* **AIM OF THE EXERCISE**:
In the material below, the lines containing the word "none" are required; copy each of them.

* **ENTRIES SUPPLIED**:
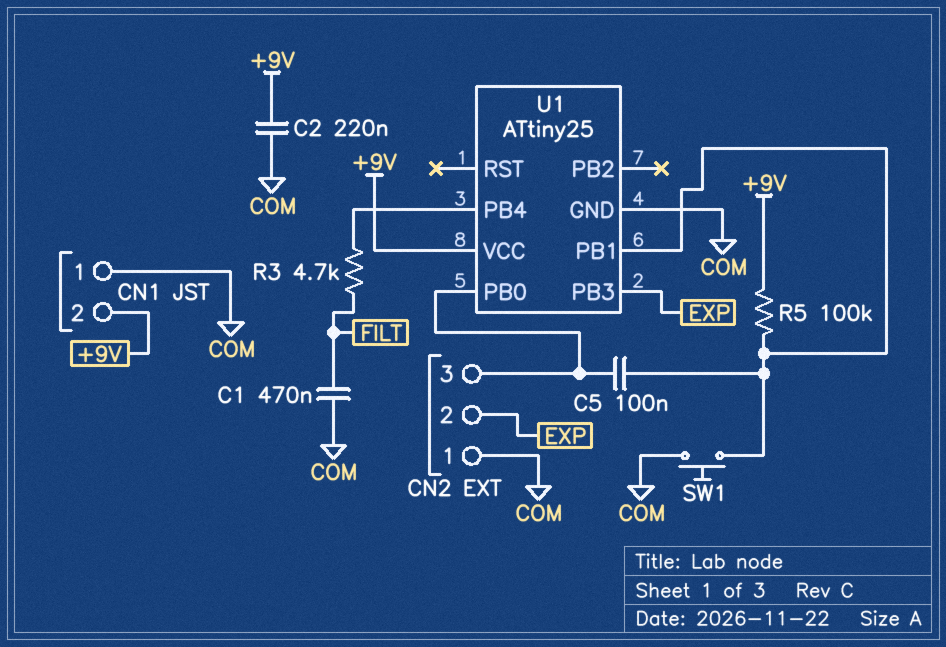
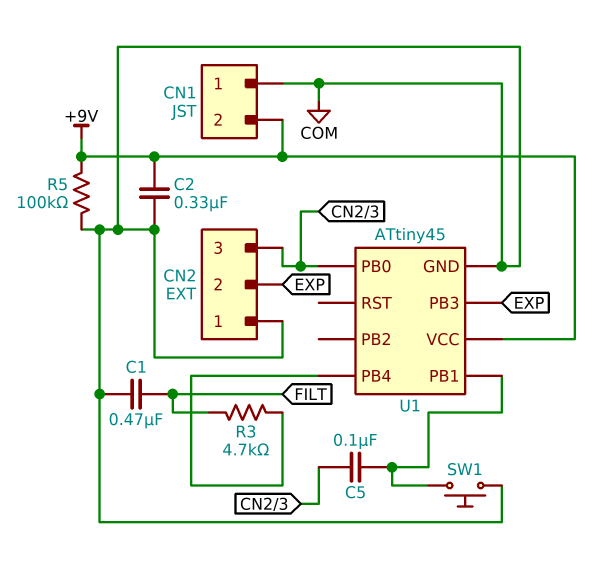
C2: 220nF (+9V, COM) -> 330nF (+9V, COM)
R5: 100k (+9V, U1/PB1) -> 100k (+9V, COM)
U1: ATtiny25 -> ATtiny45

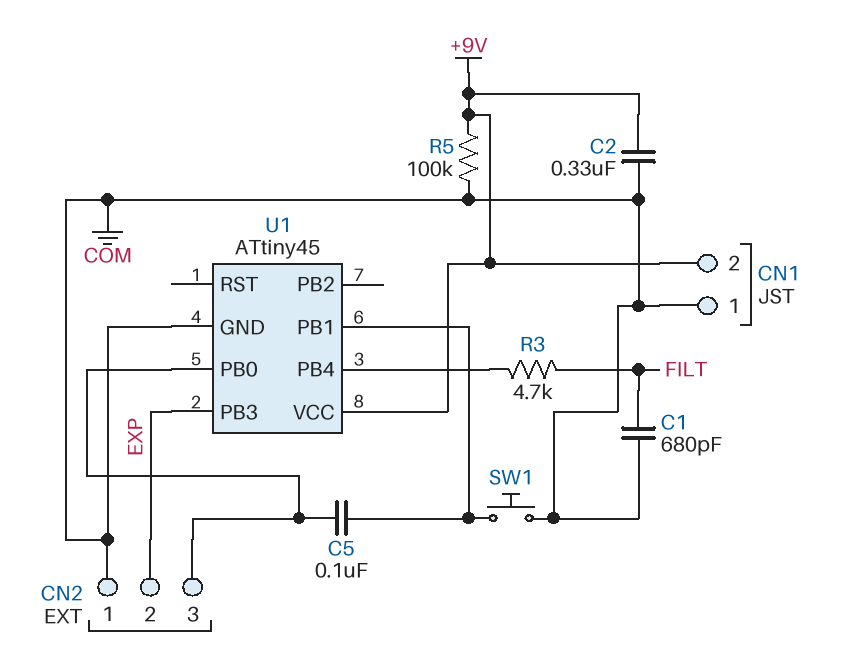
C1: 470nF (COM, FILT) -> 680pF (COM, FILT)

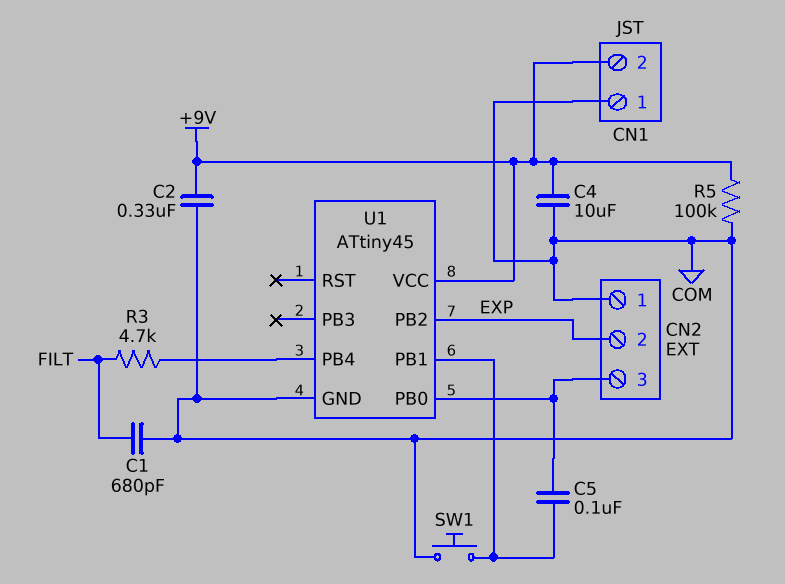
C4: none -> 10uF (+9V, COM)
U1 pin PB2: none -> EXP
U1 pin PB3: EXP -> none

---

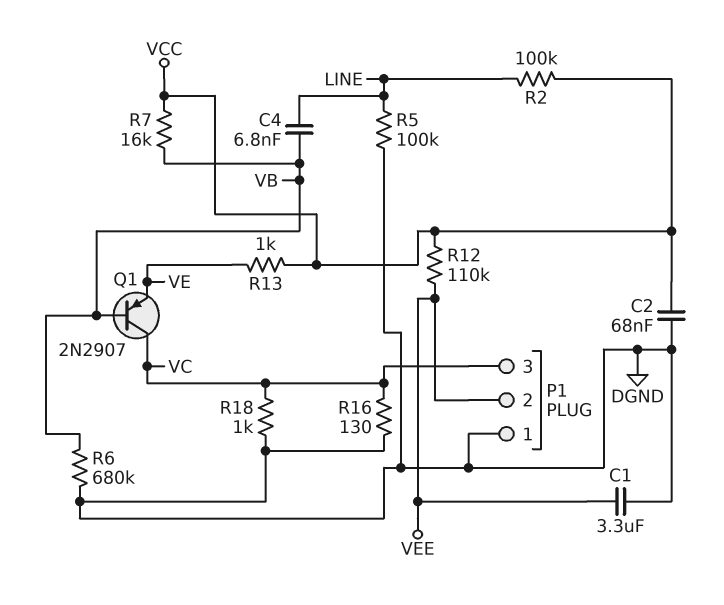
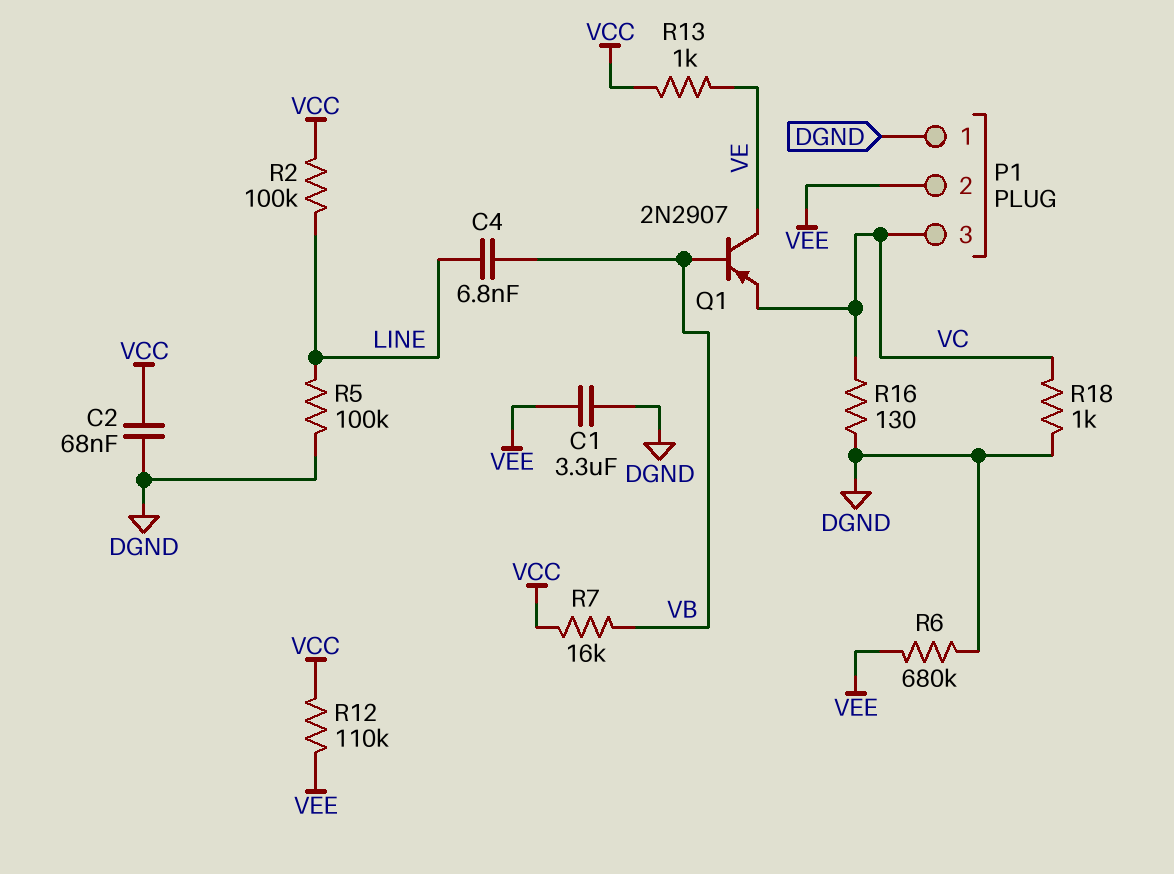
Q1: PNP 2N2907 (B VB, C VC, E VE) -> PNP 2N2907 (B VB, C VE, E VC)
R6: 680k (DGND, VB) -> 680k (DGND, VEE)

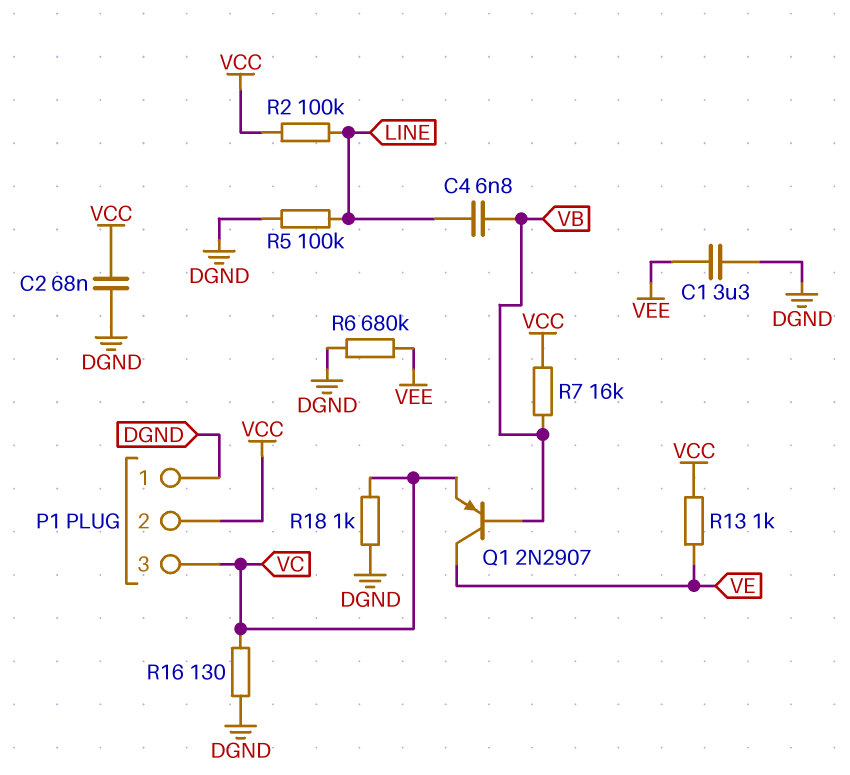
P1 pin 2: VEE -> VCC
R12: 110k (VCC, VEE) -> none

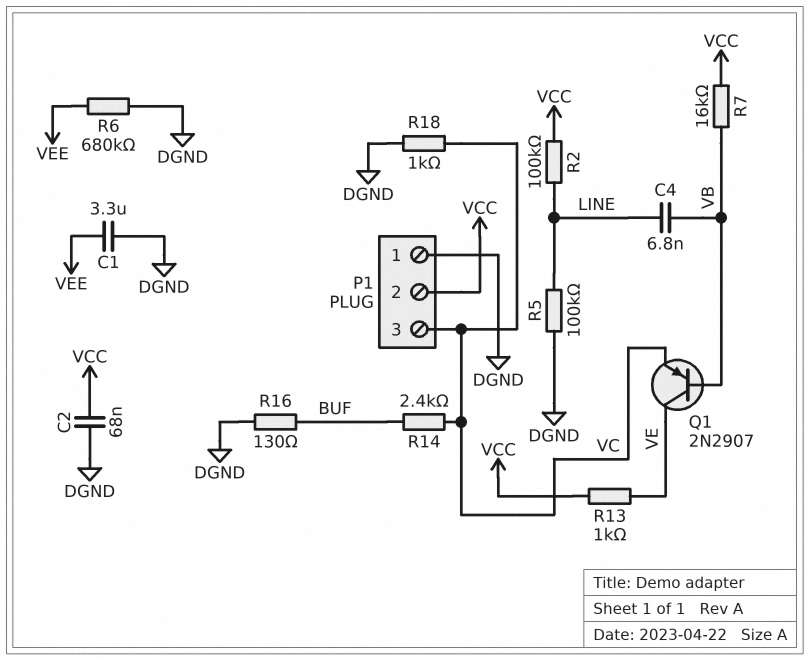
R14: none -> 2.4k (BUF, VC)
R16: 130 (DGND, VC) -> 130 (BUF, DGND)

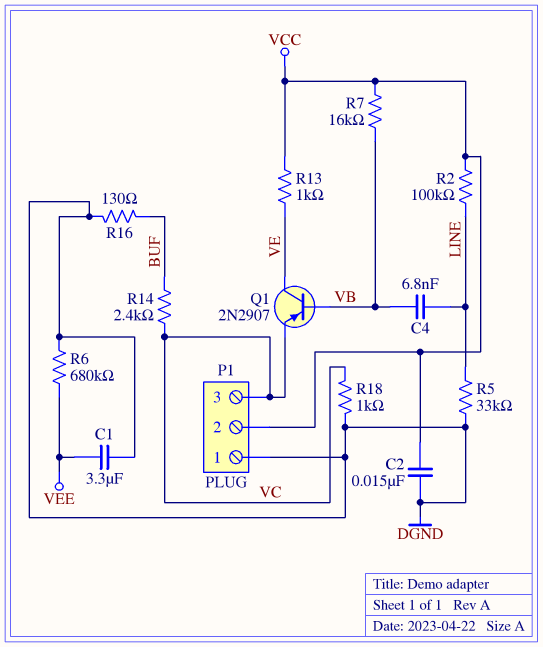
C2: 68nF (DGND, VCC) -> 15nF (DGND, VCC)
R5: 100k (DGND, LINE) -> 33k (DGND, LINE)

* **RESULT FOR THIS EXERCISE**:
C4: none -> 10uF (+9V, COM)
U1 pin PB2: none -> EXP
U1 pin PB3: EXP -> none
R12: 110k (VCC, VEE) -> none
R14: none -> 2.4k (BUF, VC)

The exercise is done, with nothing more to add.